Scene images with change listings
<<<<
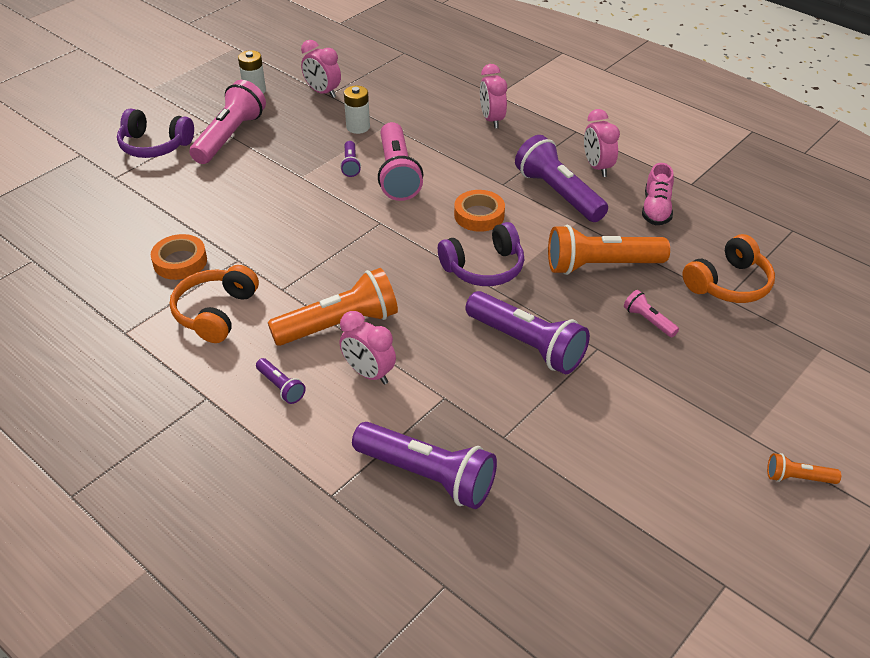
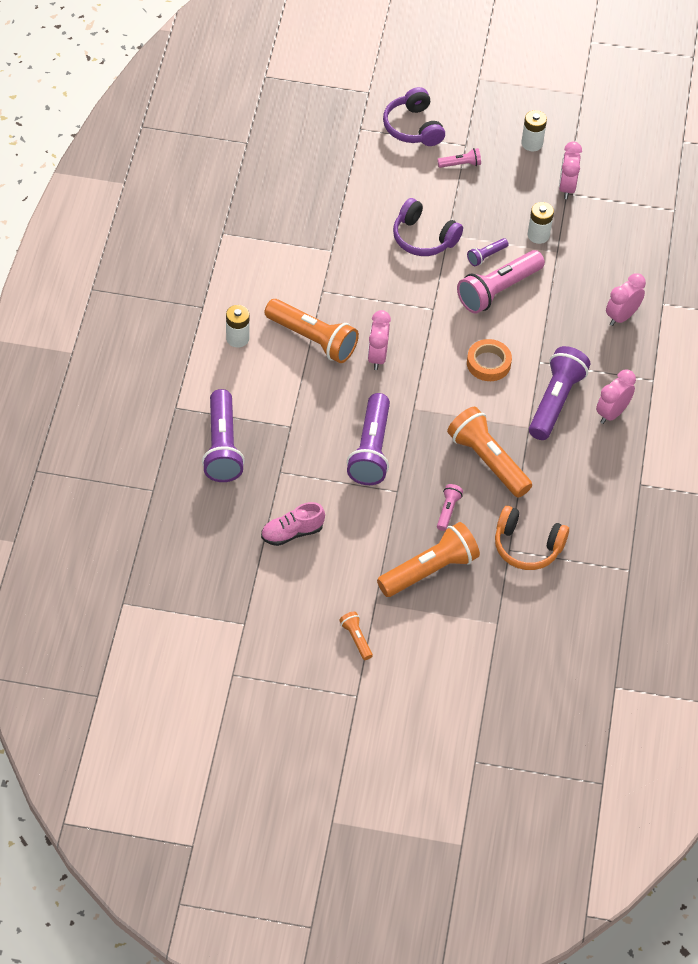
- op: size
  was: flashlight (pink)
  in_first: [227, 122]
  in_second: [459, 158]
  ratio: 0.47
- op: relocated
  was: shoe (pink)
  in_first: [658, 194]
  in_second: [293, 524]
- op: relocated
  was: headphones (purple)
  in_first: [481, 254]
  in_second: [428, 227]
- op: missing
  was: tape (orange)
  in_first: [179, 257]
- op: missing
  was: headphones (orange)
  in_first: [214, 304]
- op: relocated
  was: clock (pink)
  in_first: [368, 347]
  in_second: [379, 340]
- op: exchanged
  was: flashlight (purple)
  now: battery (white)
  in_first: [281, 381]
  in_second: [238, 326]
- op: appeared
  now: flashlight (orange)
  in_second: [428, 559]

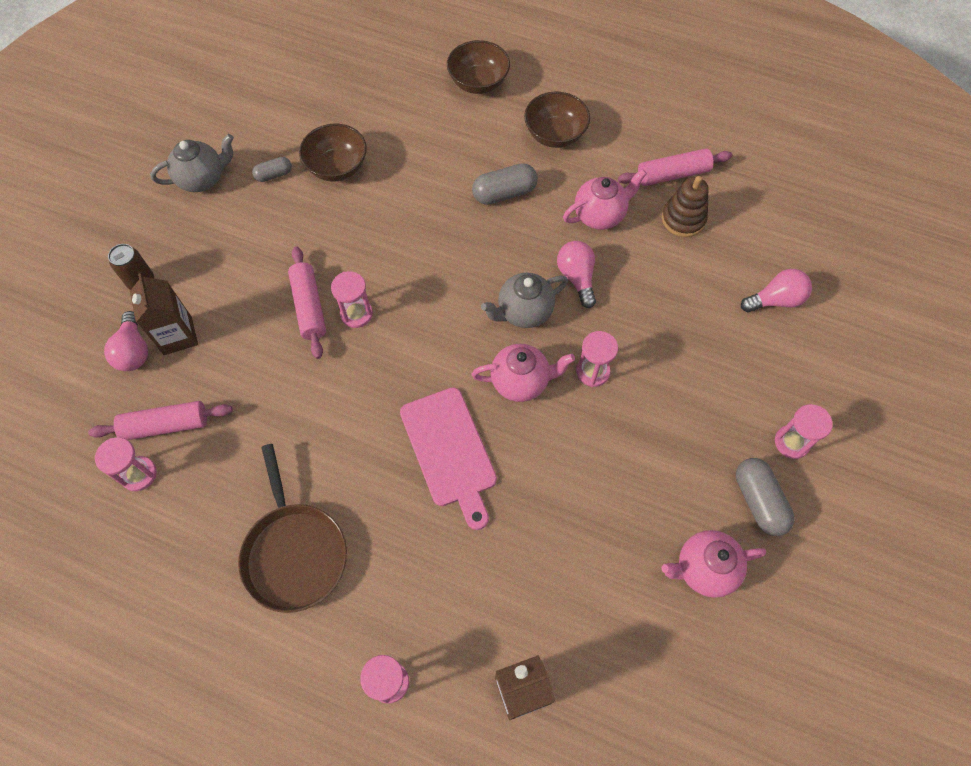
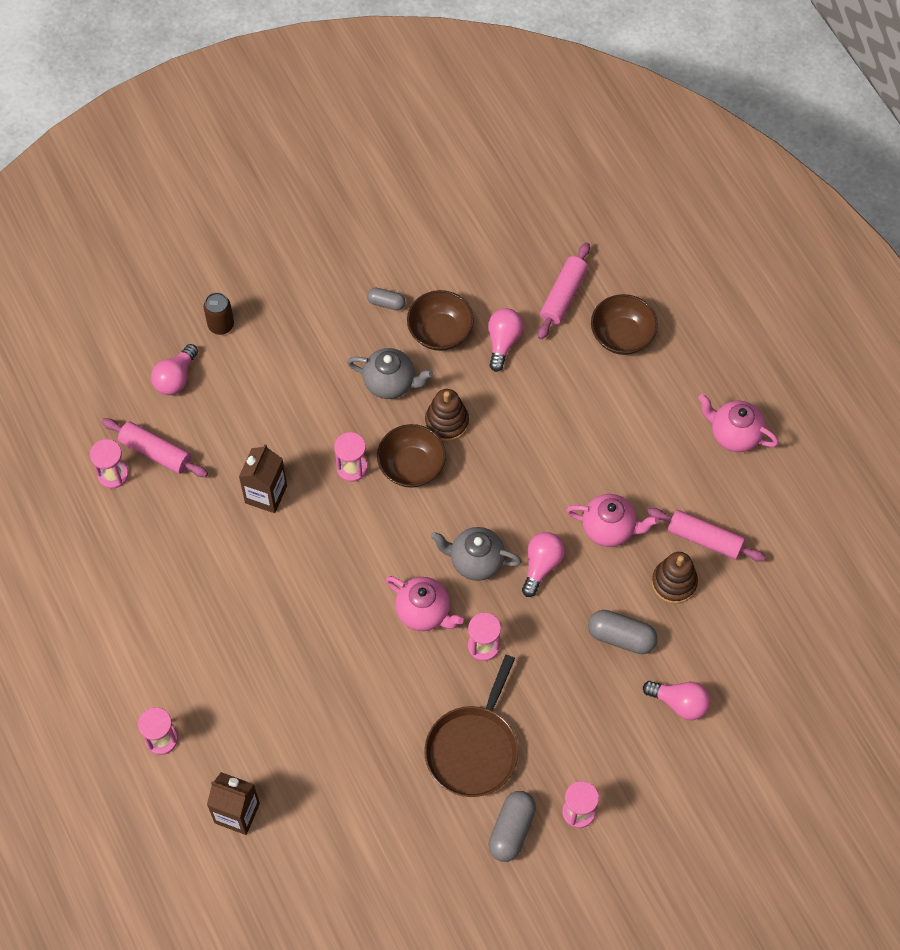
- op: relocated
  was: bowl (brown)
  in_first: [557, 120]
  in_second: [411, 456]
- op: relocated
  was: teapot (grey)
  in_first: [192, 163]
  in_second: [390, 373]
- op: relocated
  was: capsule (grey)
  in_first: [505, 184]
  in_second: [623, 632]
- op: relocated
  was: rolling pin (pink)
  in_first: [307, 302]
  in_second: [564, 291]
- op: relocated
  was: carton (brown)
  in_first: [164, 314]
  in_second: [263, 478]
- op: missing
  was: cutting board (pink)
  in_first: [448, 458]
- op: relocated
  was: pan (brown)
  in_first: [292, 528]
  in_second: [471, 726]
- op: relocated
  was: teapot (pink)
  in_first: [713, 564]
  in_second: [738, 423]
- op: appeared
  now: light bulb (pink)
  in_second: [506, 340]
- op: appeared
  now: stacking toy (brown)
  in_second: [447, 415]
>>>>
<<<<
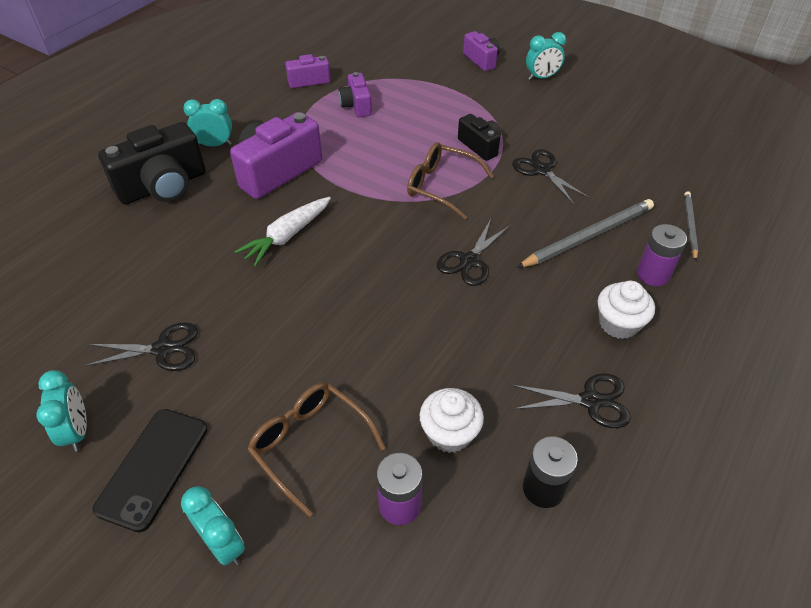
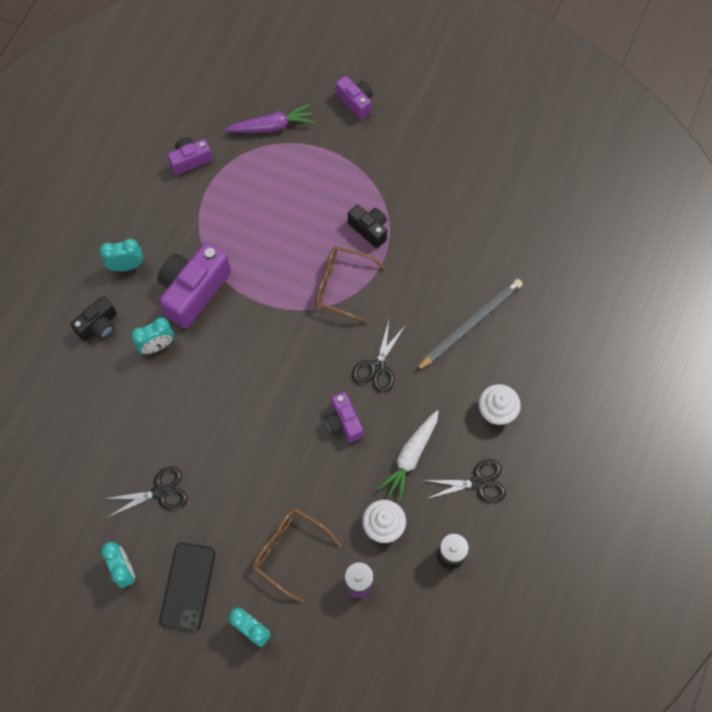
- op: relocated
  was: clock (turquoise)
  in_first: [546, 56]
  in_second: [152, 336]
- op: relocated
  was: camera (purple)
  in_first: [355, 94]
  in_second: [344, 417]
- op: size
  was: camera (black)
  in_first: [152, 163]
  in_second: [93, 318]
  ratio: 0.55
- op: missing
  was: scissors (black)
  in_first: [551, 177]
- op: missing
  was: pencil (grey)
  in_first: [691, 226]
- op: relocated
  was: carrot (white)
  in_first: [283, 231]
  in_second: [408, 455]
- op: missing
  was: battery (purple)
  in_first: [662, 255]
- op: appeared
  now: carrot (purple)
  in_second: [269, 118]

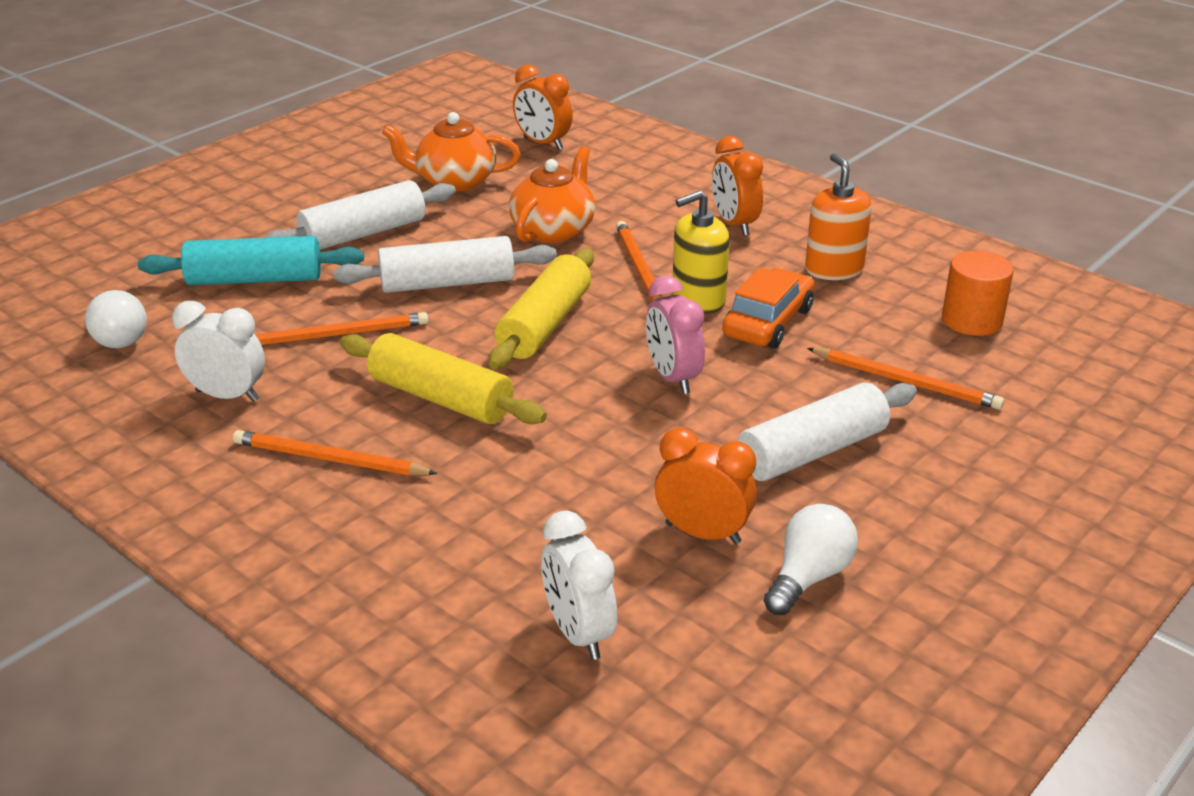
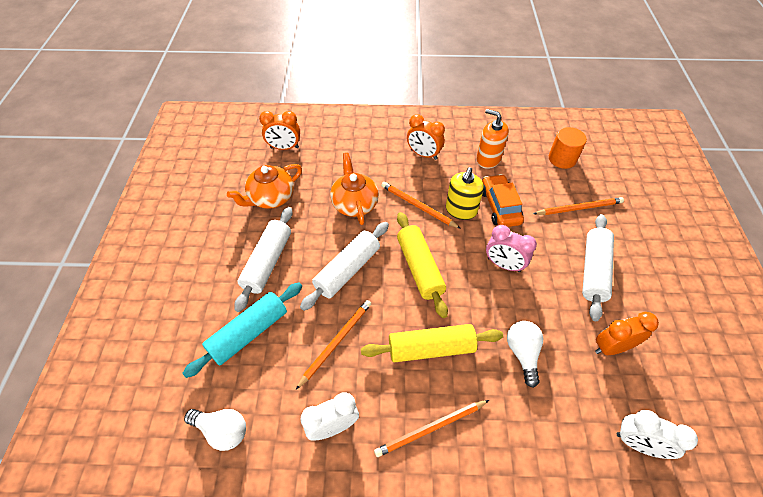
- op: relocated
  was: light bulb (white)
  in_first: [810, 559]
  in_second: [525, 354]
>>>>
# [What you have to do]
With the line holding "was: shoe (pink)" as the first and the line holding "now: flashlight (orange)" as the last, set down that range of the entries above exactly, and nothing else.

# [Reply to the exercise]
  was: shoe (pink)
  in_first: [658, 194]
  in_second: [293, 524]
- op: relocated
  was: headphones (purple)
  in_first: [481, 254]
  in_second: [428, 227]
- op: missing
  was: tape (orange)
  in_first: [179, 257]
- op: missing
  was: headphones (orange)
  in_first: [214, 304]
- op: relocated
  was: clock (pink)
  in_first: [368, 347]
  in_second: [379, 340]
- op: exchanged
  was: flashlight (purple)
  now: battery (white)
  in_first: [281, 381]
  in_second: [238, 326]
- op: appeared
  now: flashlight (orange)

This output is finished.